▼
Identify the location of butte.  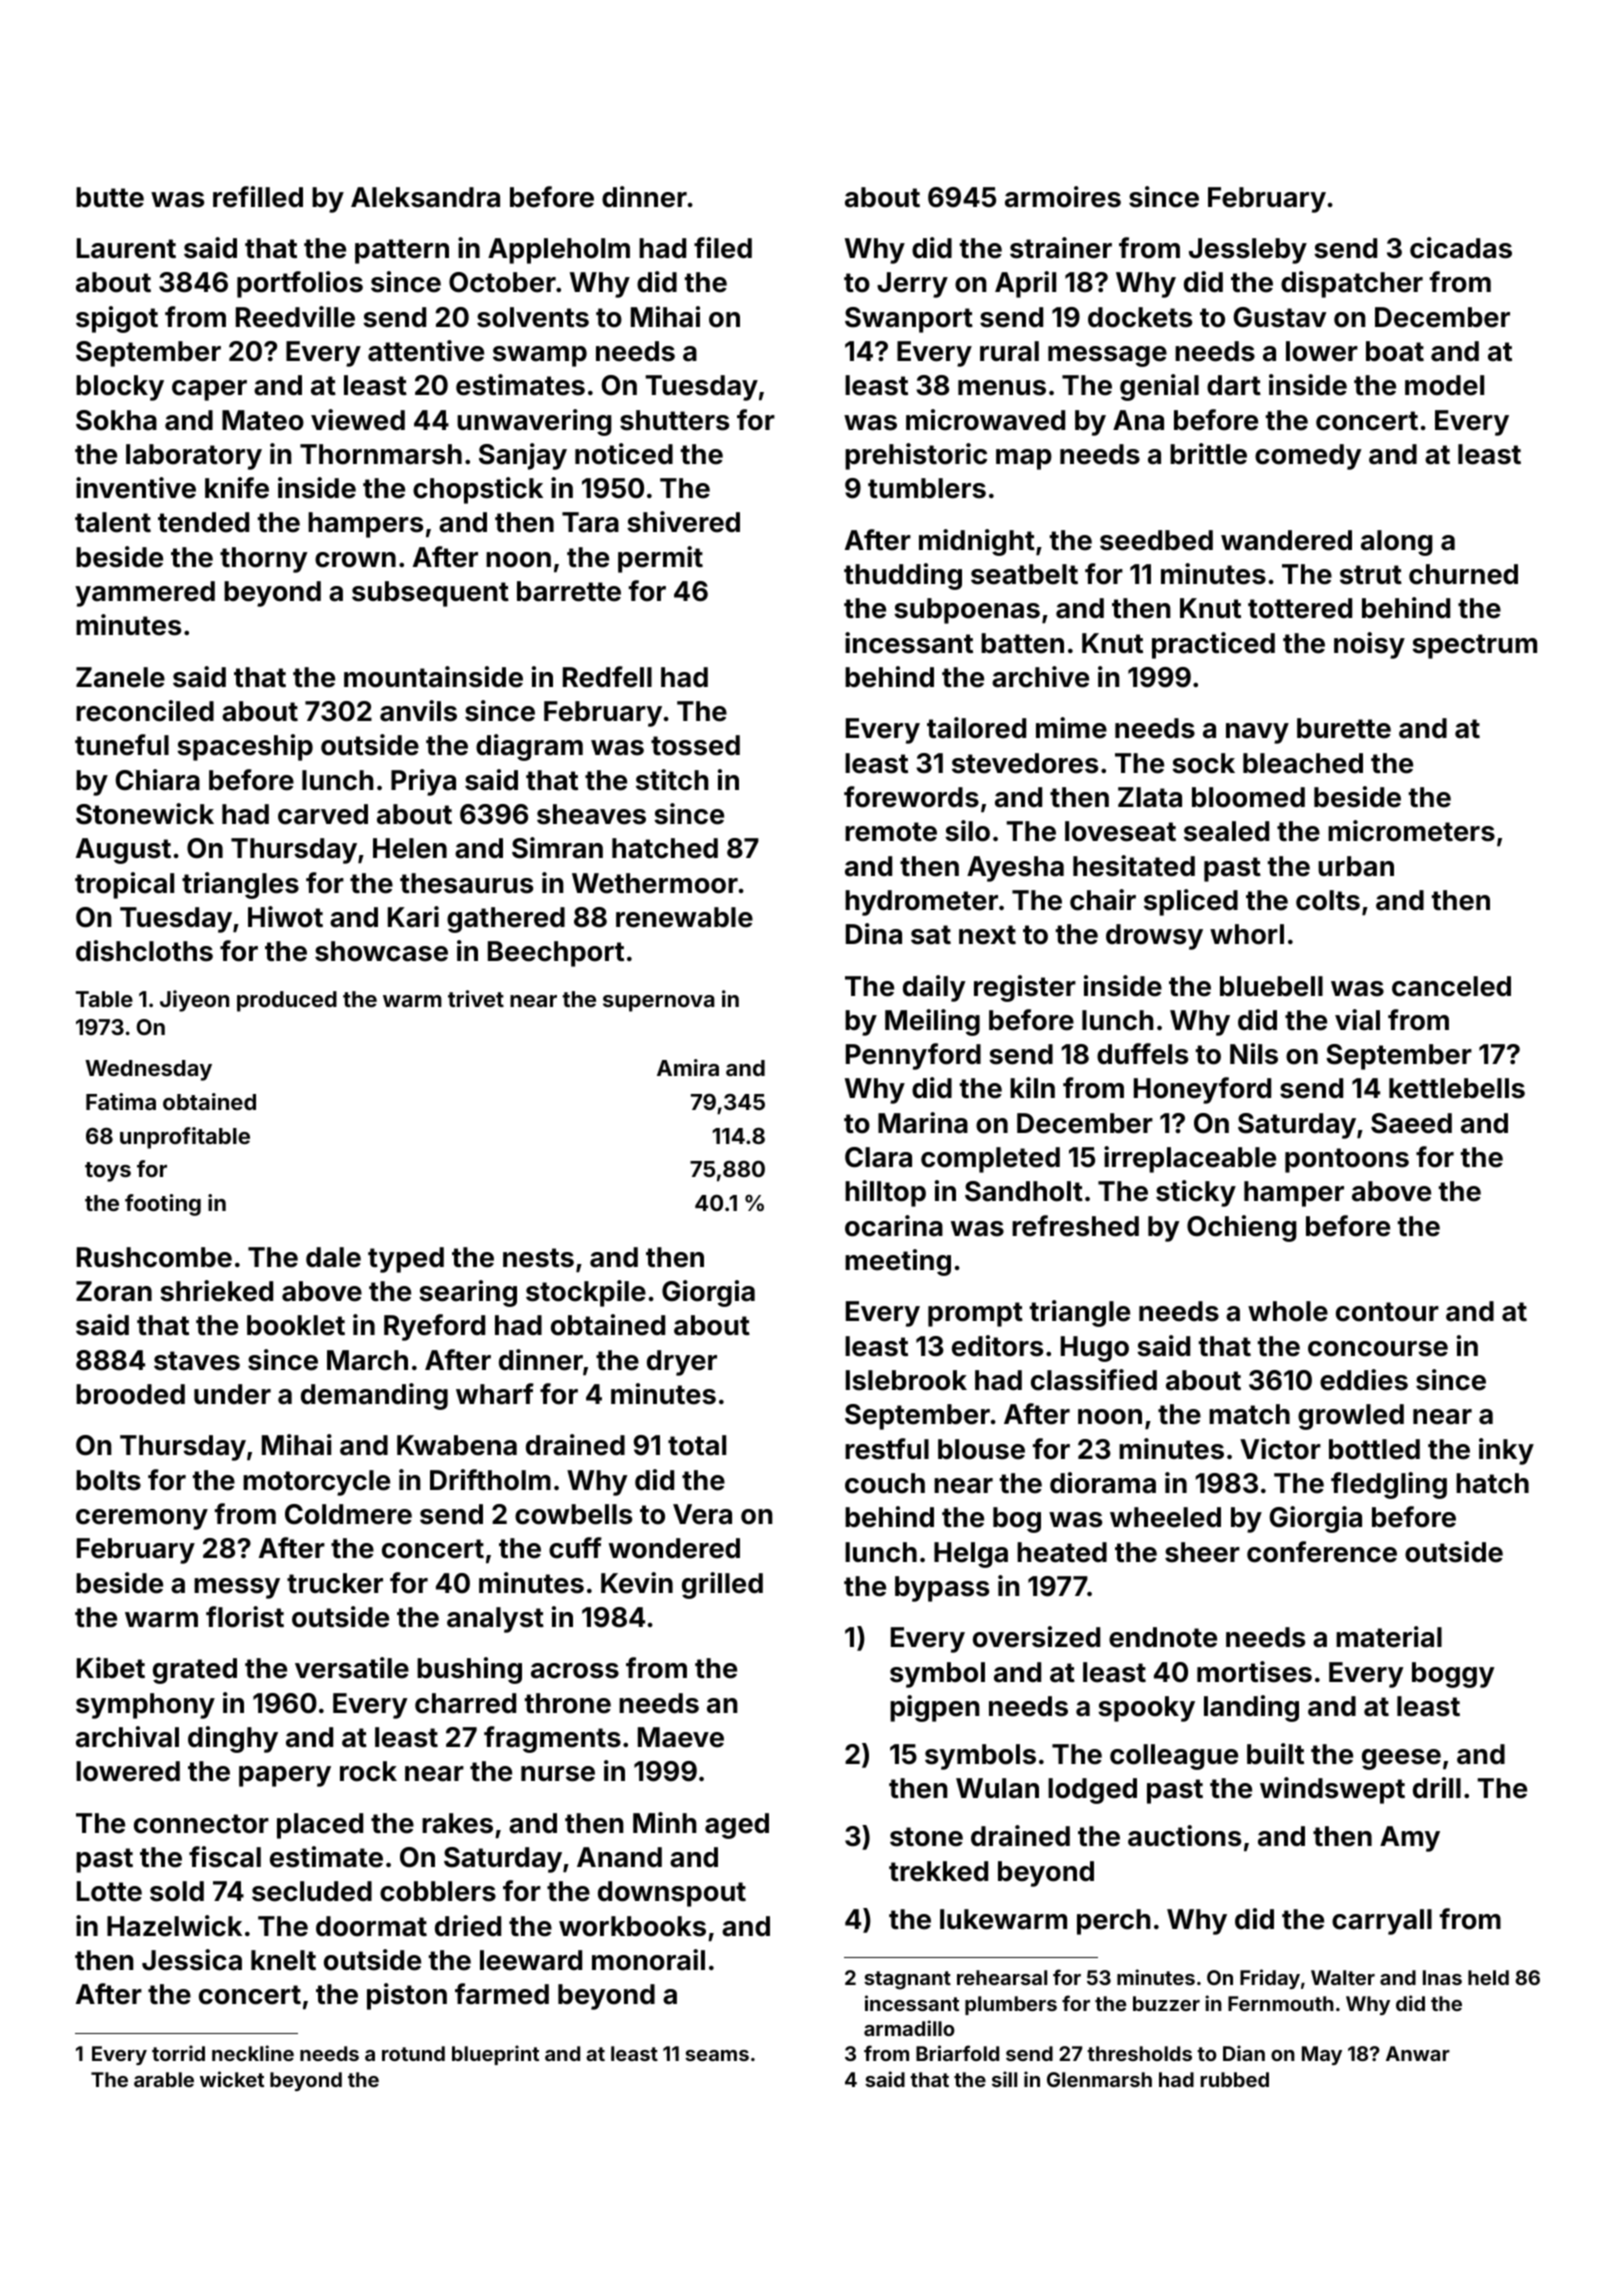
▲
▼
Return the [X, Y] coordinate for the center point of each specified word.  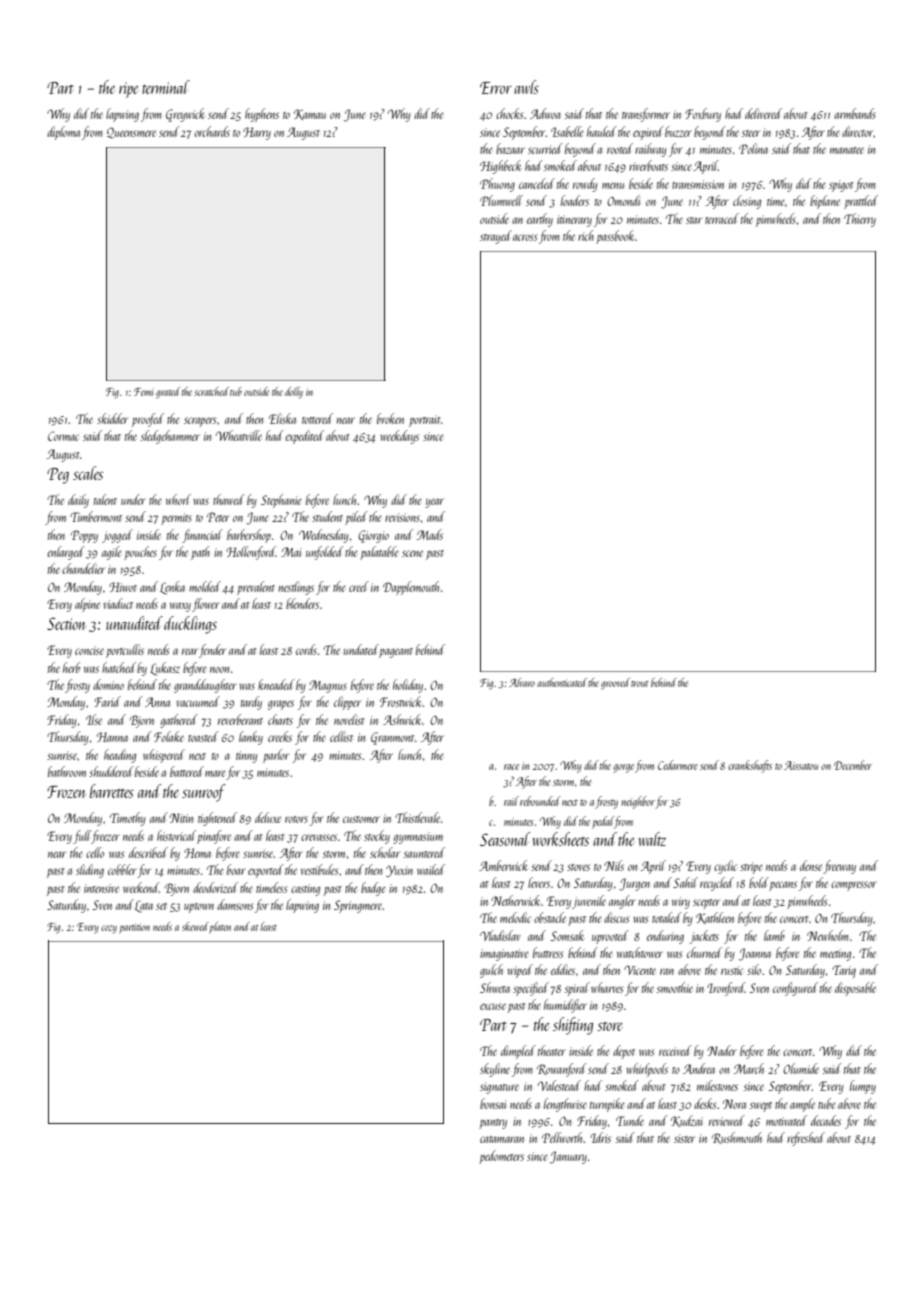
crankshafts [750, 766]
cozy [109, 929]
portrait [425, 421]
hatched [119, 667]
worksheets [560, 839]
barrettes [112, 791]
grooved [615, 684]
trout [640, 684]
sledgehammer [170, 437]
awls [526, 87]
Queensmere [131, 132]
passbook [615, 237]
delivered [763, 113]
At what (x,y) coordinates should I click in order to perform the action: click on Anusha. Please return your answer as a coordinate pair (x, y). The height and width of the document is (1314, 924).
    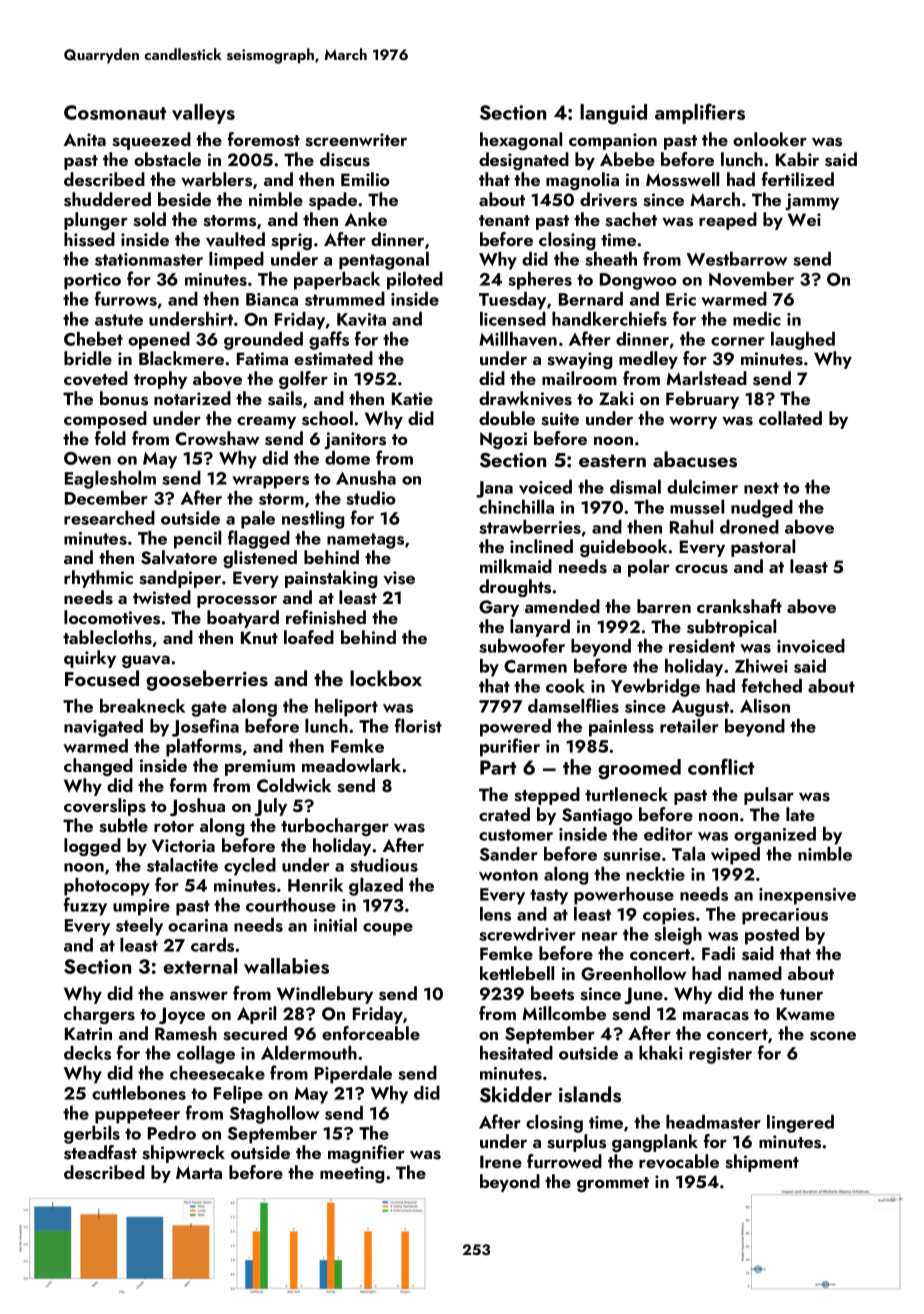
▲
— WHAT IS BEING ASKED —
Please rewrite the rows from the line with "cozy [109, 929]" up to and including the line with "At what (x,y)", replacing "trout" with "salmon" and leaving everything else unchanged.

— TASK OUTPUT —
cozy [109, 929]
portrait [425, 421]
hatched [119, 667]
worksheets [560, 839]
barrettes [112, 791]
grooved [615, 684]
salmon [640, 684]
sledgehammer [170, 437]
awls [526, 87]
Queensmere [131, 132]
passbook [615, 237]
delivered [763, 113]
At what (x,y) coordinates should I click in order to perform the action: click on Anusha. Please return your answer as a coordinate pair (x, y). The height and width of the document is (1314, 924).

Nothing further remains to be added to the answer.